Object change descriptions
####

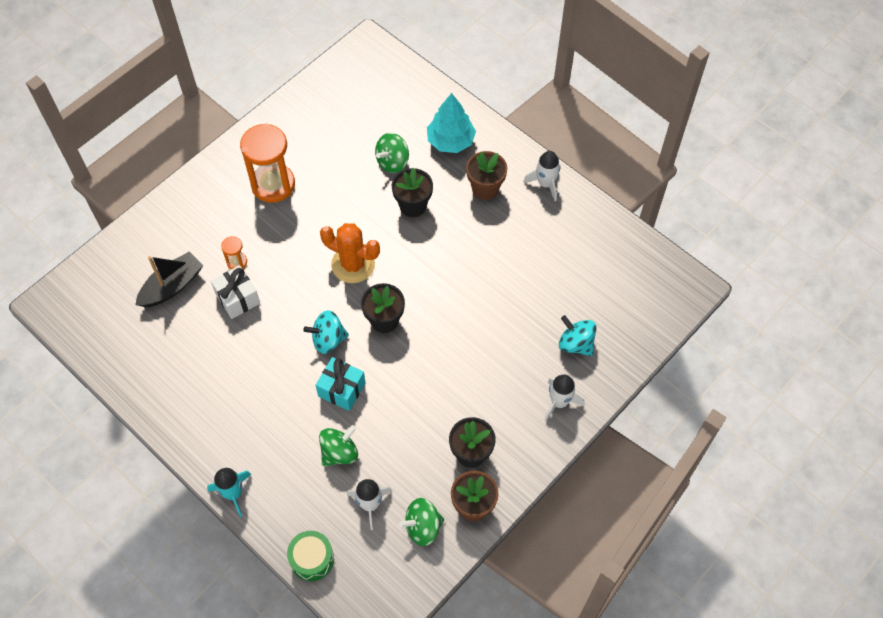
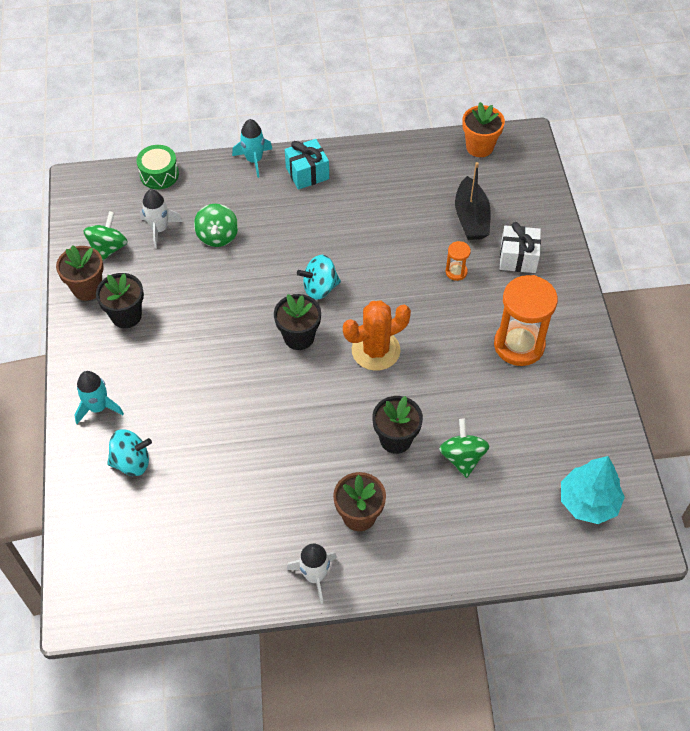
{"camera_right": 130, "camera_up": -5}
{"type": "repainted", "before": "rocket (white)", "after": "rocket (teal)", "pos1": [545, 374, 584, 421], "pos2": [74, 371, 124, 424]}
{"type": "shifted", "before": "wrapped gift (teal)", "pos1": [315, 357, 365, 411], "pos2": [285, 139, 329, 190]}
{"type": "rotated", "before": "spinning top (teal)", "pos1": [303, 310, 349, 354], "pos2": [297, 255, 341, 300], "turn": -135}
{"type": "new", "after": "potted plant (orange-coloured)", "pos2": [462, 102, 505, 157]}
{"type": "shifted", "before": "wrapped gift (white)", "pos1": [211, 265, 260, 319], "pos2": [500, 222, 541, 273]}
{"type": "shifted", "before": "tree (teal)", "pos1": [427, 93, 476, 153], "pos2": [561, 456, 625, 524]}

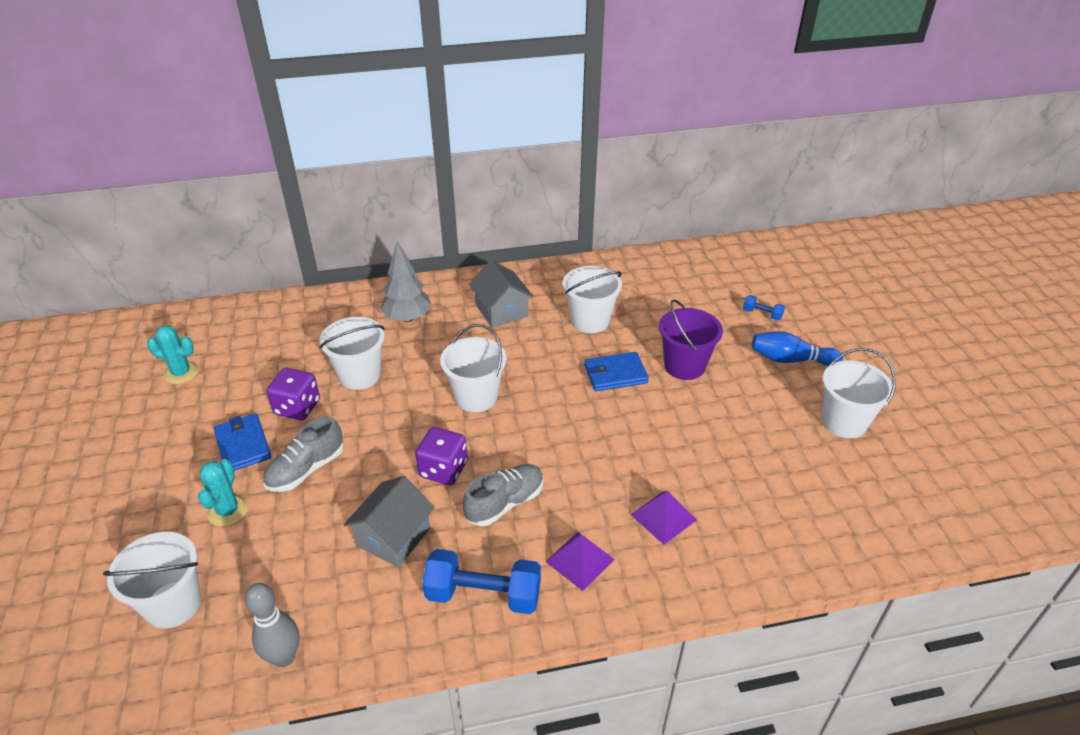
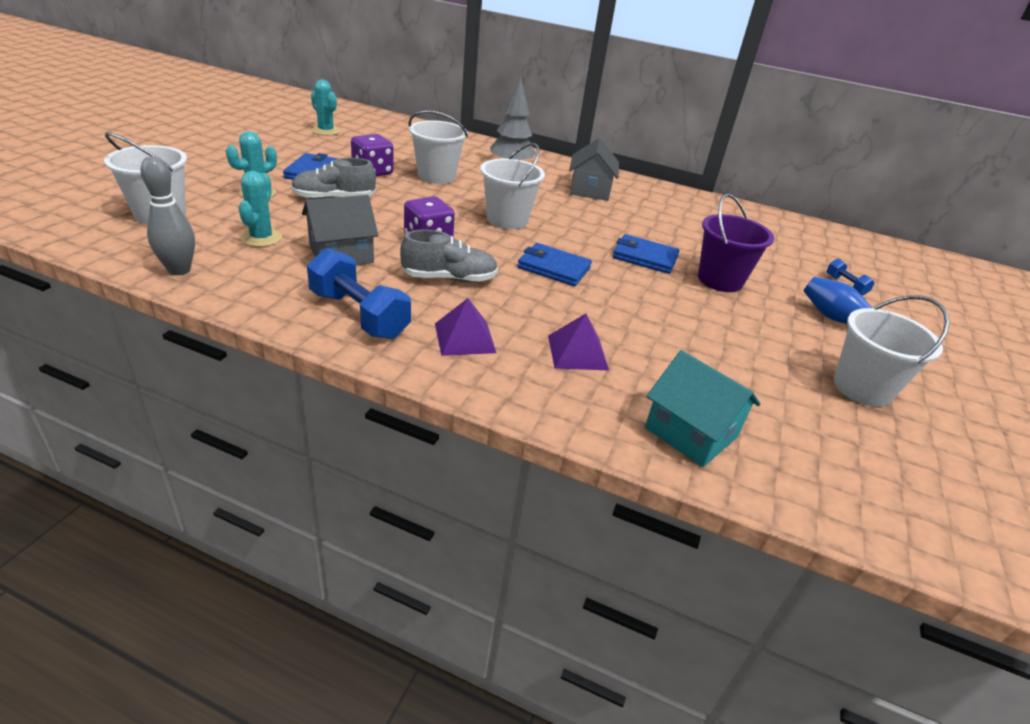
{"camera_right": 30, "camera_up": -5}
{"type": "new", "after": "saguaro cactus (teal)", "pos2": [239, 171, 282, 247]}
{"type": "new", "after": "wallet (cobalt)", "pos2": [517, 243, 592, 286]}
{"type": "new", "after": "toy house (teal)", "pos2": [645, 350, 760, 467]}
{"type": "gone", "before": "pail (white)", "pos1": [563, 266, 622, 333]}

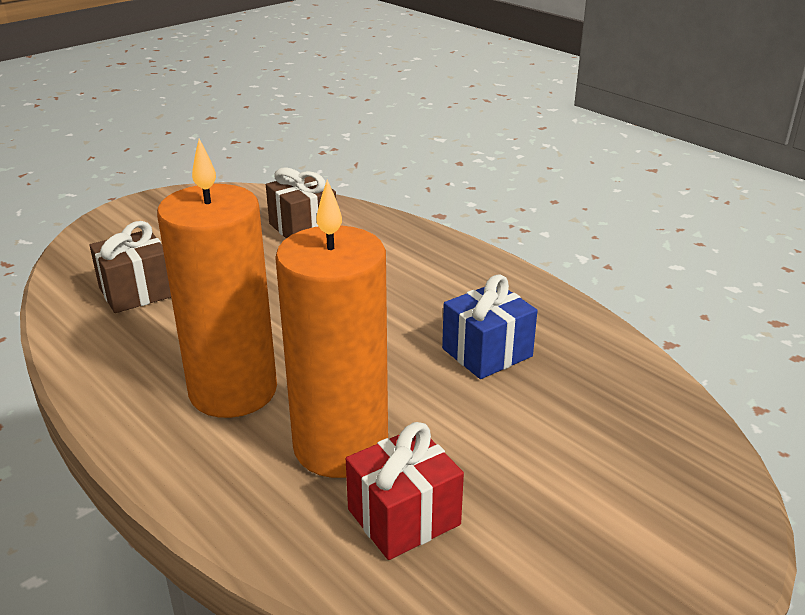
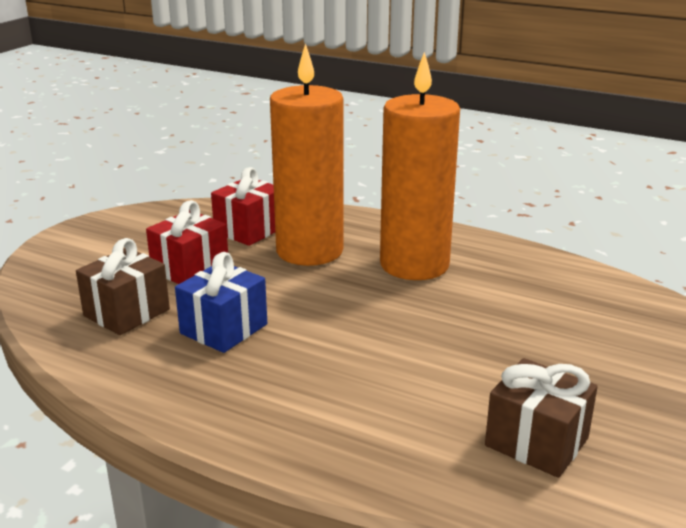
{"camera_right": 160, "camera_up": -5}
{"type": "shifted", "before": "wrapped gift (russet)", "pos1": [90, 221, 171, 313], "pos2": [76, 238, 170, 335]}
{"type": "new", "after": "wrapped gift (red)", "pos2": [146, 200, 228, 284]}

####

• Work task:
Return every record exactly. Pictures stay out.

• Task solution:
{"camera_right": 130, "camera_up": -5}
{"type": "repainted", "before": "rocket (white)", "after": "rocket (teal)", "pos1": [545, 374, 584, 421], "pos2": [74, 371, 124, 424]}
{"type": "shifted", "before": "wrapped gift (teal)", "pos1": [315, 357, 365, 411], "pos2": [285, 139, 329, 190]}
{"type": "rotated", "before": "spinning top (teal)", "pos1": [303, 310, 349, 354], "pos2": [297, 255, 341, 300], "turn": -135}
{"type": "new", "after": "potted plant (orange-coloured)", "pos2": [462, 102, 505, 157]}
{"type": "shifted", "before": "wrapped gift (white)", "pos1": [211, 265, 260, 319], "pos2": [500, 222, 541, 273]}
{"type": "shifted", "before": "tree (teal)", "pos1": [427, 93, 476, 153], "pos2": [561, 456, 625, 524]}

{"camera_right": 30, "camera_up": -5}
{"type": "new", "after": "saguaro cactus (teal)", "pos2": [239, 171, 282, 247]}
{"type": "new", "after": "wallet (cobalt)", "pos2": [517, 243, 592, 286]}
{"type": "new", "after": "toy house (teal)", "pos2": [645, 350, 760, 467]}
{"type": "gone", "before": "pail (white)", "pos1": [563, 266, 622, 333]}

{"camera_right": 160, "camera_up": -5}
{"type": "shifted", "before": "wrapped gift (russet)", "pos1": [90, 221, 171, 313], "pos2": [76, 238, 170, 335]}
{"type": "new", "after": "wrapped gift (red)", "pos2": [146, 200, 228, 284]}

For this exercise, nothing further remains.